Your instructions =>
Please write out all of the entries beneath this line exactly, skipping the pictures.

Extracted material =>
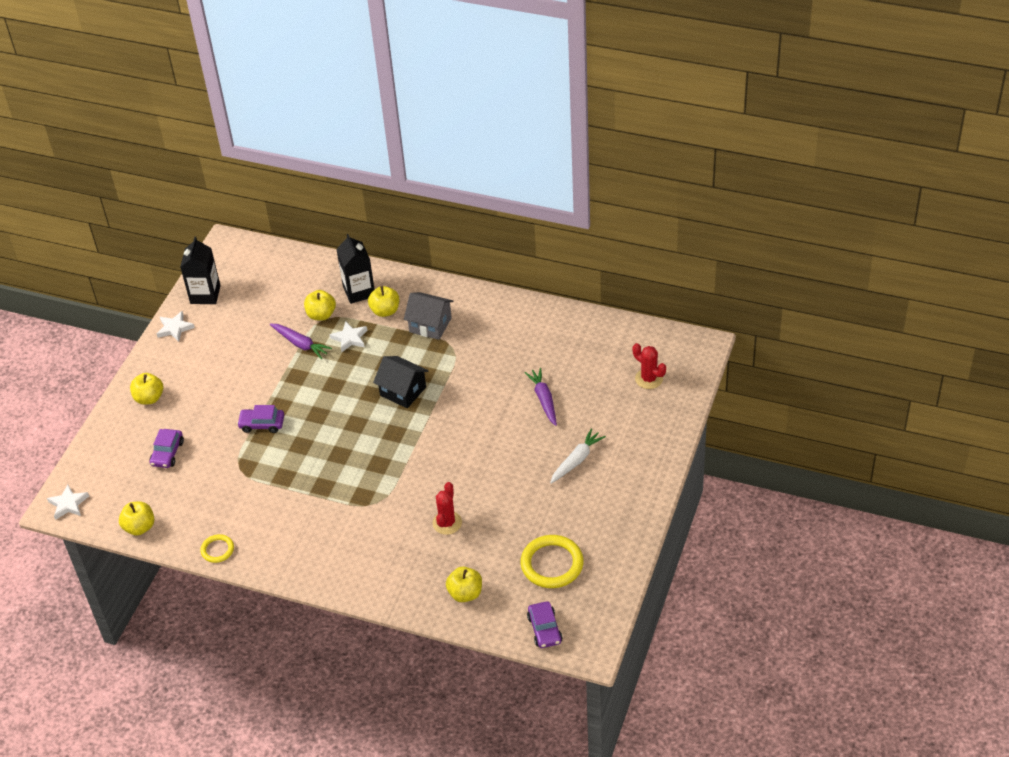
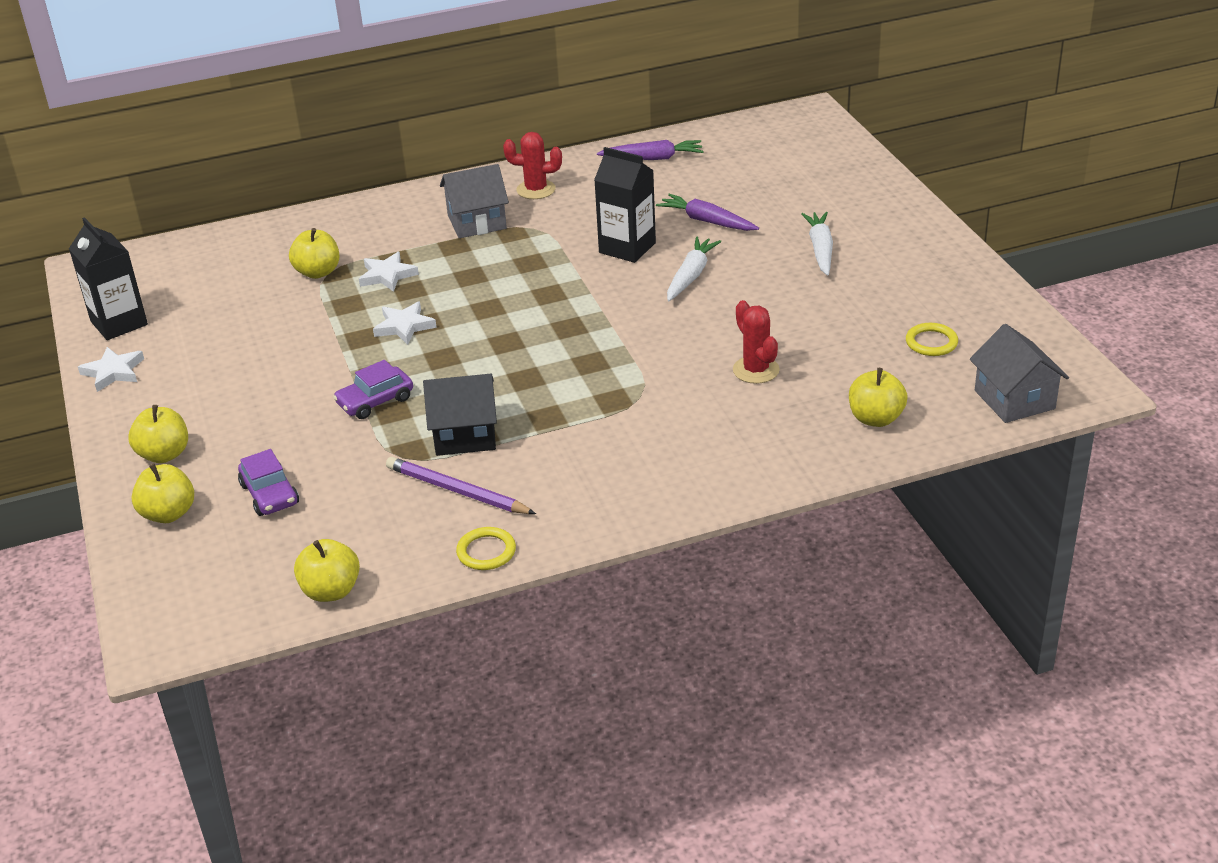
camera: 40 degrees left, 10 degrees down
white star [47,484,89,520] -> white star moved to [373,302,437,345]
purple carrot [270,323,332,359] -> purple carrot moved to [597,140,704,160]
black carton [336,234,375,304] -> black carton moved to [594,147,656,263]
yellow apple [368,286,399,317] -> yellow apple moved to [131,463,194,523]
black house [373,356,429,408] -> black house moved to [423,374,497,456]
yellow ring [520,535,584,588] -> yellow ring [906,323,958,356], size x0.54
purple car [527,601,563,648] -> grey house [970,324,1069,423]
red cactus [633,343,666,389] -> red cactus moved to [503,132,562,199]
none -> purple pencil [386,457,536,514]
none -> white carrot [667,236,721,301]

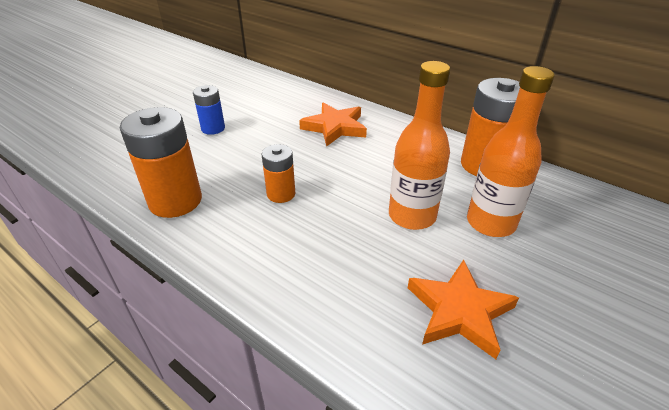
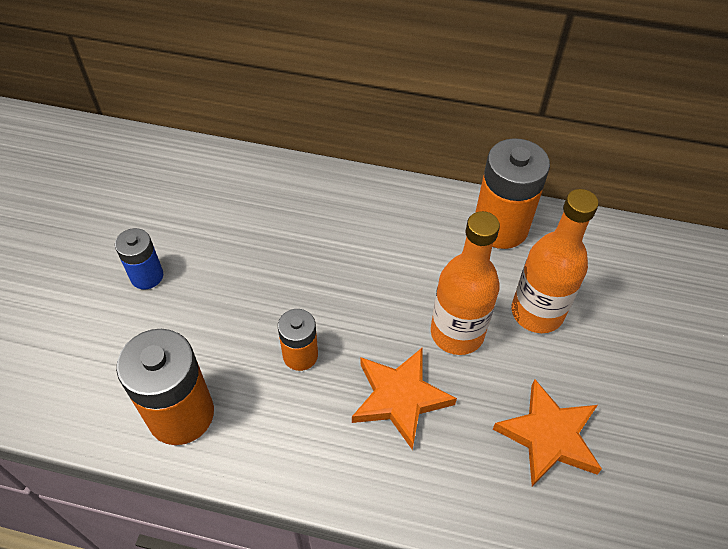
camera: 25 degrees left, 15 degrees up
orange star [299,103,367,146] -> orange star moved to [352,347,457,450]

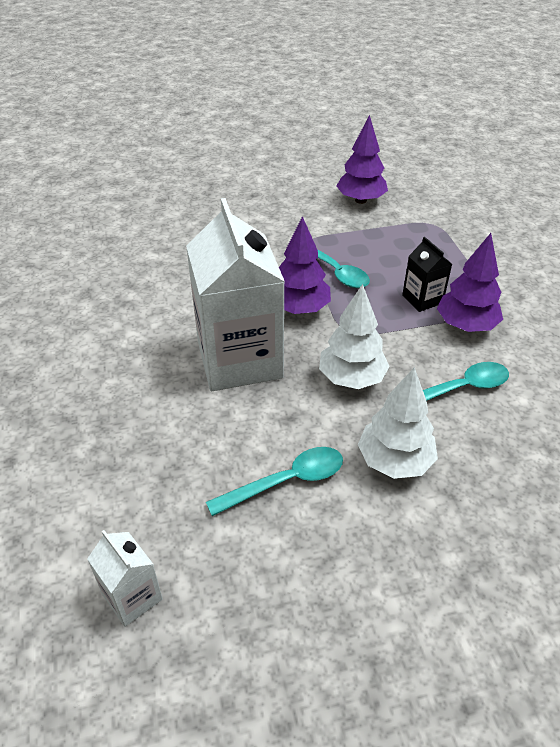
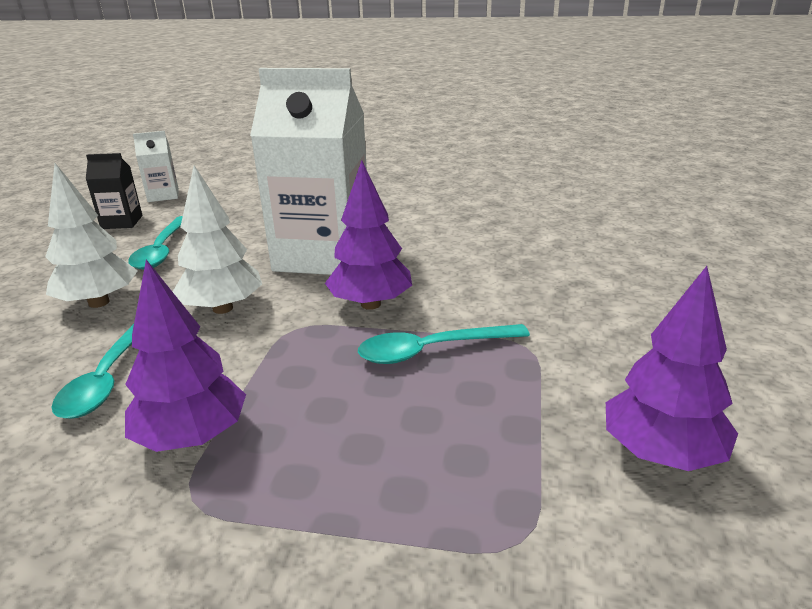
camera: 115 degrees right, 15 degrees down
black carton [402,237,452,312] -> black carton moved to [86,153,142,229]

Response below =>
camera: 40 degrees left, 10 degrees down
white star [47,484,89,520] -> white star moved to [373,302,437,345]
purple carrot [270,323,332,359] -> purple carrot moved to [597,140,704,160]
black carton [336,234,375,304] -> black carton moved to [594,147,656,263]
yellow apple [368,286,399,317] -> yellow apple moved to [131,463,194,523]
black house [373,356,429,408] -> black house moved to [423,374,497,456]
yellow ring [520,535,584,588] -> yellow ring [906,323,958,356], size x0.54
purple car [527,601,563,648] -> grey house [970,324,1069,423]
red cactus [633,343,666,389] -> red cactus moved to [503,132,562,199]
none -> purple pencil [386,457,536,514]
none -> white carrot [667,236,721,301]

camera: 25 degrees left, 15 degrees up
orange star [299,103,367,146] -> orange star moved to [352,347,457,450]

camera: 115 degrees right, 15 degrees down
black carton [402,237,452,312] -> black carton moved to [86,153,142,229]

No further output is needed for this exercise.